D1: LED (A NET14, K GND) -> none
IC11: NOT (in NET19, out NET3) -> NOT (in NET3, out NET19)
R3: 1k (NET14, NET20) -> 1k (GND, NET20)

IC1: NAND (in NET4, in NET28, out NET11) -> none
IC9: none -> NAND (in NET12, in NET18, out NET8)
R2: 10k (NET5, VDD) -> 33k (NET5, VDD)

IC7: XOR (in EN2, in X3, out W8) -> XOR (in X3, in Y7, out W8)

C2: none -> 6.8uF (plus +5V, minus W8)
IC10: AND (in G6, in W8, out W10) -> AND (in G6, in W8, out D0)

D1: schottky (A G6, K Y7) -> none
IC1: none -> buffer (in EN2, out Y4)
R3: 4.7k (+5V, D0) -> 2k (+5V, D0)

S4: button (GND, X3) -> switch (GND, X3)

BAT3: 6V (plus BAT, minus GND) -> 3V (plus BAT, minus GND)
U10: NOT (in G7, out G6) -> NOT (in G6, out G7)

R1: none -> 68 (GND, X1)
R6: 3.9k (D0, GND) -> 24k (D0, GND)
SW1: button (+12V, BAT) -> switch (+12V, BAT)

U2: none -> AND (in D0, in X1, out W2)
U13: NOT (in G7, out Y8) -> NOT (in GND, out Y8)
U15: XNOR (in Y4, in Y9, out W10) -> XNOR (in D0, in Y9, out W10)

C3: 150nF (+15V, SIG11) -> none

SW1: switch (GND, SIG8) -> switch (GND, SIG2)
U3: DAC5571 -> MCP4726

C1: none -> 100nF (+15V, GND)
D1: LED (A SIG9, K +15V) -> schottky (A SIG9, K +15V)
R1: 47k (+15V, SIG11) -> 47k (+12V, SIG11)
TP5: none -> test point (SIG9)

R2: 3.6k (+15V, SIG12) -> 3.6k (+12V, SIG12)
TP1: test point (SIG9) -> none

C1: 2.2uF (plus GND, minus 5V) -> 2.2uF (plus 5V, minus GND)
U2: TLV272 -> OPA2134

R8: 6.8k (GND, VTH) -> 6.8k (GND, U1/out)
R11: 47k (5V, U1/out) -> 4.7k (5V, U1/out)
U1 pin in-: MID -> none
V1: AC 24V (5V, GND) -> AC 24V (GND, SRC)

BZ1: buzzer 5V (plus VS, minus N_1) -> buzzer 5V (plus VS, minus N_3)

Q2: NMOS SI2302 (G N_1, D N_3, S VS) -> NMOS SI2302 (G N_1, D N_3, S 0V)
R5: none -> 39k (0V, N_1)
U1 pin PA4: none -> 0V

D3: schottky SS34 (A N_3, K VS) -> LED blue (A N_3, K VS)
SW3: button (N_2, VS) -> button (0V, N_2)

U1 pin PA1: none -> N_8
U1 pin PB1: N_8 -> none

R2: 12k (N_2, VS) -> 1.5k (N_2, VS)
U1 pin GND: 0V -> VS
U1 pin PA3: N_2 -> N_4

Work item ▸
Begin at the top of the records above and quote each line exactly, ending with the line that contains "U1 pin PA1: none -> N_8".

Task output ▸
D1: LED (A NET14, K GND) -> none
IC11: NOT (in NET19, out NET3) -> NOT (in NET3, out NET19)
R3: 1k (NET14, NET20) -> 1k (GND, NET20)

IC1: NAND (in NET4, in NET28, out NET11) -> none
IC9: none -> NAND (in NET12, in NET18, out NET8)
R2: 10k (NET5, VDD) -> 33k (NET5, VDD)

IC7: XOR (in EN2, in X3, out W8) -> XOR (in X3, in Y7, out W8)

C2: none -> 6.8uF (plus +5V, minus W8)
IC10: AND (in G6, in W8, out W10) -> AND (in G6, in W8, out D0)

D1: schottky (A G6, K Y7) -> none
IC1: none -> buffer (in EN2, out Y4)
R3: 4.7k (+5V, D0) -> 2k (+5V, D0)

S4: button (GND, X3) -> switch (GND, X3)

BAT3: 6V (plus BAT, minus GND) -> 3V (plus BAT, minus GND)
U10: NOT (in G7, out G6) -> NOT (in G6, out G7)

R1: none -> 68 (GND, X1)
R6: 3.9k (D0, GND) -> 24k (D0, GND)
SW1: button (+12V, BAT) -> switch (+12V, BAT)

U2: none -> AND (in D0, in X1, out W2)
U13: NOT (in G7, out Y8) -> NOT (in GND, out Y8)
U15: XNOR (in Y4, in Y9, out W10) -> XNOR (in D0, in Y9, out W10)

C3: 150nF (+15V, SIG11) -> none

SW1: switch (GND, SIG8) -> switch (GND, SIG2)
U3: DAC5571 -> MCP4726

C1: none -> 100nF (+15V, GND)
D1: LED (A SIG9, K +15V) -> schottky (A SIG9, K +15V)
R1: 47k (+15V, SIG11) -> 47k (+12V, SIG11)
TP5: none -> test point (SIG9)

R2: 3.6k (+15V, SIG12) -> 3.6k (+12V, SIG12)
TP1: test point (SIG9) -> none

C1: 2.2uF (plus GND, minus 5V) -> 2.2uF (plus 5V, minus GND)
U2: TLV272 -> OPA2134

R8: 6.8k (GND, VTH) -> 6.8k (GND, U1/out)
R11: 47k (5V, U1/out) -> 4.7k (5V, U1/out)
U1 pin in-: MID -> none
V1: AC 24V (5V, GND) -> AC 24V (GND, SRC)

BZ1: buzzer 5V (plus VS, minus N_1) -> buzzer 5V (plus VS, minus N_3)

Q2: NMOS SI2302 (G N_1, D N_3, S VS) -> NMOS SI2302 (G N_1, D N_3, S 0V)
R5: none -> 39k (0V, N_1)
U1 pin PA4: none -> 0V

D3: schottky SS34 (A N_3, K VS) -> LED blue (A N_3, K VS)
SW3: button (N_2, VS) -> button (0V, N_2)

U1 pin PA1: none -> N_8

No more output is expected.